Extract each line in the records below that includes the word "coordinate".

**********

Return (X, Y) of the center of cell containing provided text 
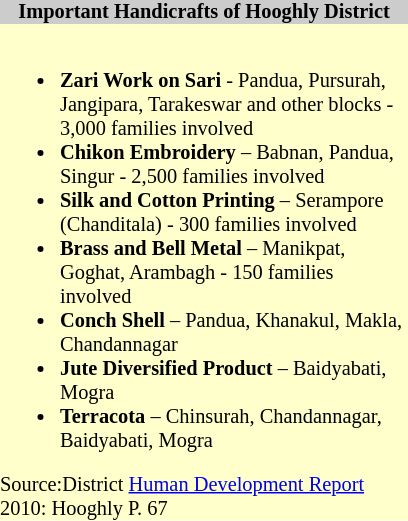
Important Handicrafts of Hooghly District (204, 12)
Return the (X, Y) coordinate for the center point of the cell that contains the specified text.  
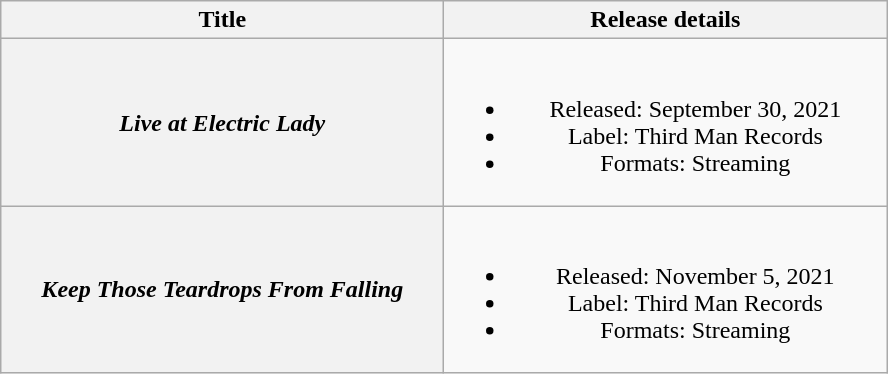
Live at Electric Lady (222, 122)
Released: November 5, 2021Label: Third Man RecordsFormats: Streaming (666, 290)
Keep Those Teardrops From Falling (222, 290)
Title (222, 20)
Release details (666, 20)
Released: September 30, 2021Label: Third Man RecordsFormats: Streaming (666, 122)
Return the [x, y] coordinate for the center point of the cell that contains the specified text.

**********

_Final result_
Return the (X, Y) coordinate for the center point of the cell that contains the specified text.  
Return the [x, y] coordinate for the center point of the cell that contains the specified text.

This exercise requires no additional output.